___ EXERCISE MATERIALS
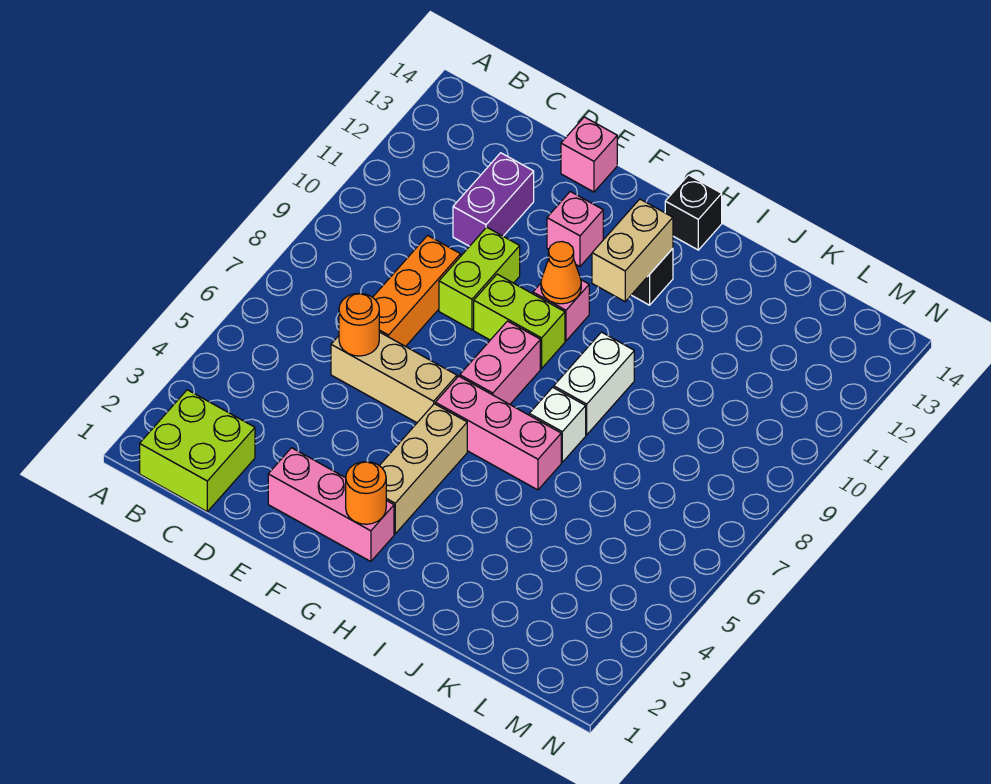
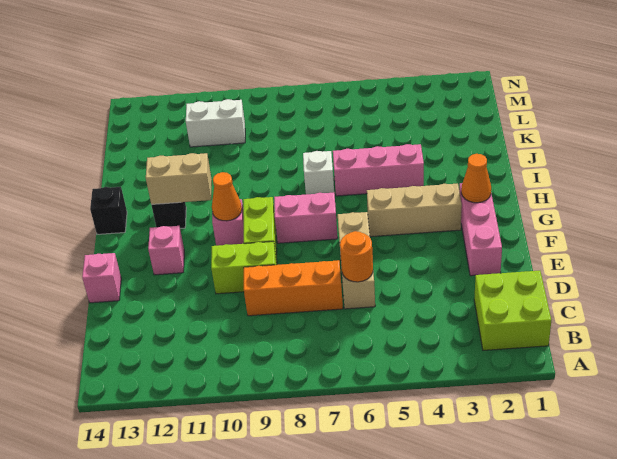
purple brick D11:D12 level 1 -> none
orange round brick G2 level 2 -> orange cone G2 level 2
pink brick G6:I6 level 1 -> pink brick I4:I6 level 1
white brick I8:I9 level 1 -> white brick L10:L11 level 1

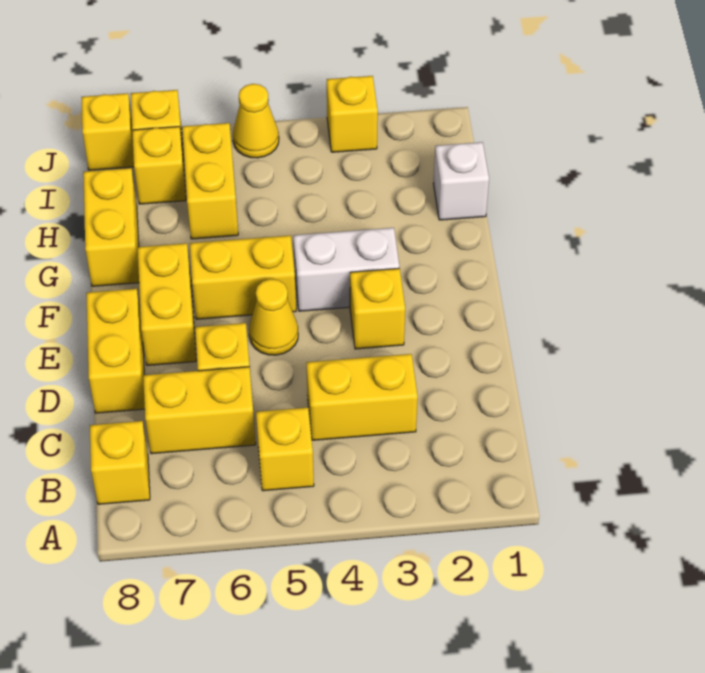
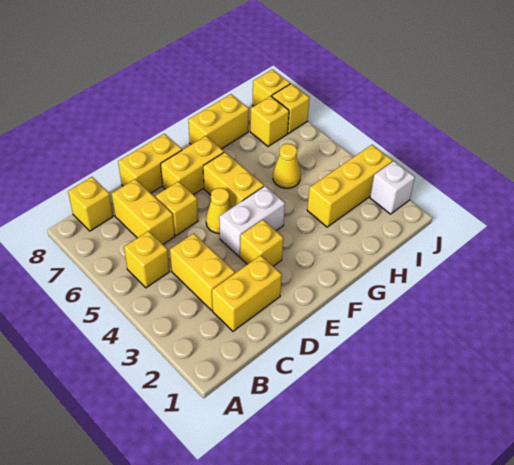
white brick F3:F4 level 1 -> white brick E4:F4 level 1
white brick H1 level 1 -> white brick J2 level 1
yellow brick H6:I6 level 1 -> yellow brick C2:D2 level 1
yellow brick J3 level 1 -> yellow brick H3:J3 level 1
yellow cone J5 level 1 -> yellow cone H5 level 1

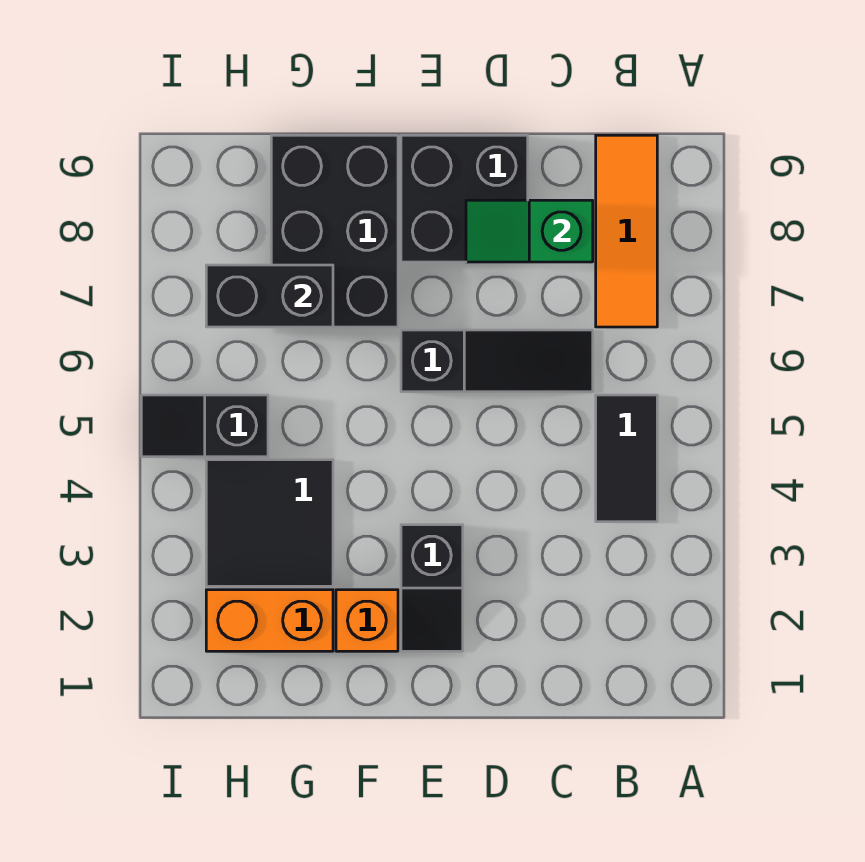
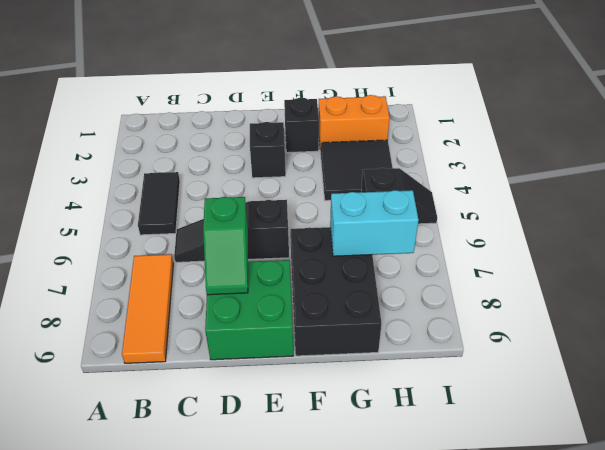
green slope C8:D8 level 2 top C -> green slope D7:D8 level 2 top 7
black brick D8:E9 level 1 -> green brick D8:E9 level 1
orange brick F2 level 1 -> black brick F2 level 1
black brick G7:H7 level 2 -> cyan brick G7:H7 level 2

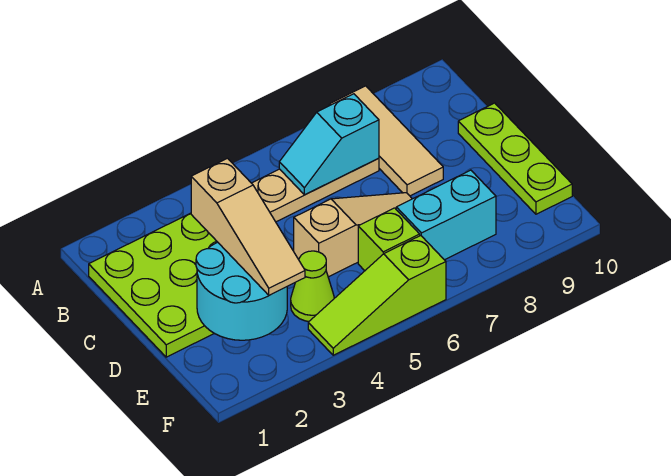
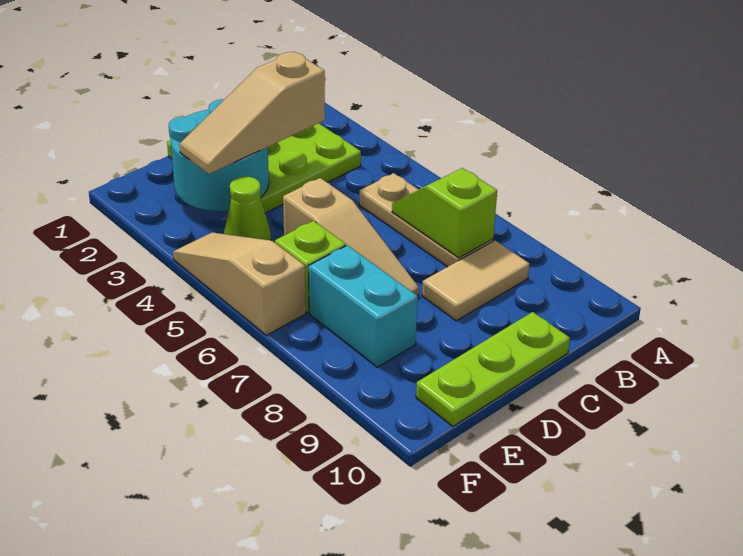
tan tile A8:C8 level 1 -> tan tile B8:C8 level 1
cyan slope B6:B7 level 2 top 7 -> lime slope B6:B7 level 2 top 7
lime slope F4:F6 level 1 top 6 -> tan slope F4:F6 level 1 top 6

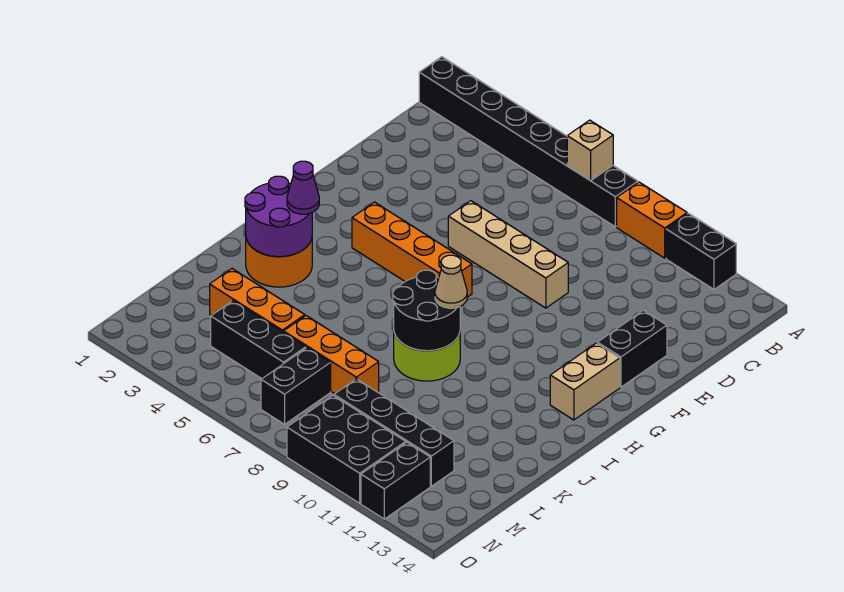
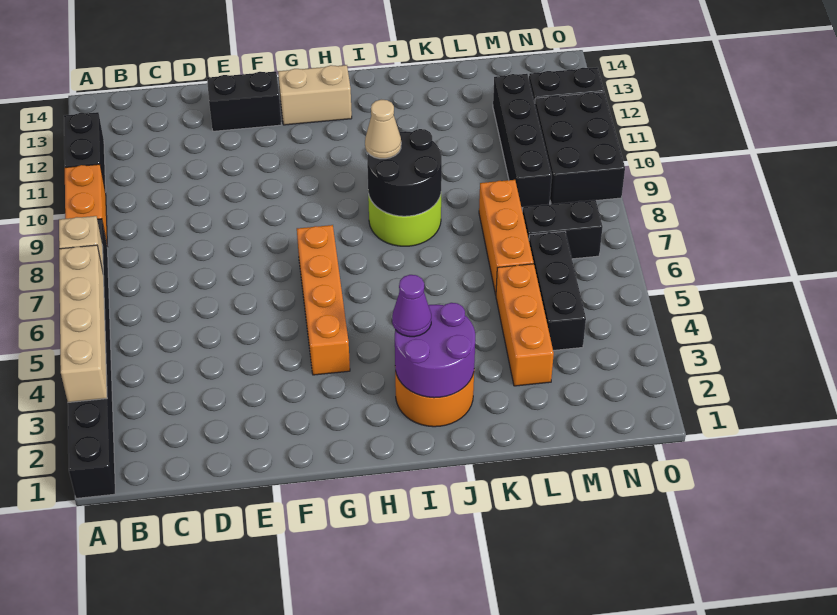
tan brick E6:E9 level 1 -> tan brick A3:A6 level 2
______
• **WORK TO BE COMPLETED**
Where the material contains a line with "orange", return that line.

• **ANSWER BOX**
orange round brick G2 level 2 -> orange cone G2 level 2
orange brick F2 level 1 -> black brick F2 level 1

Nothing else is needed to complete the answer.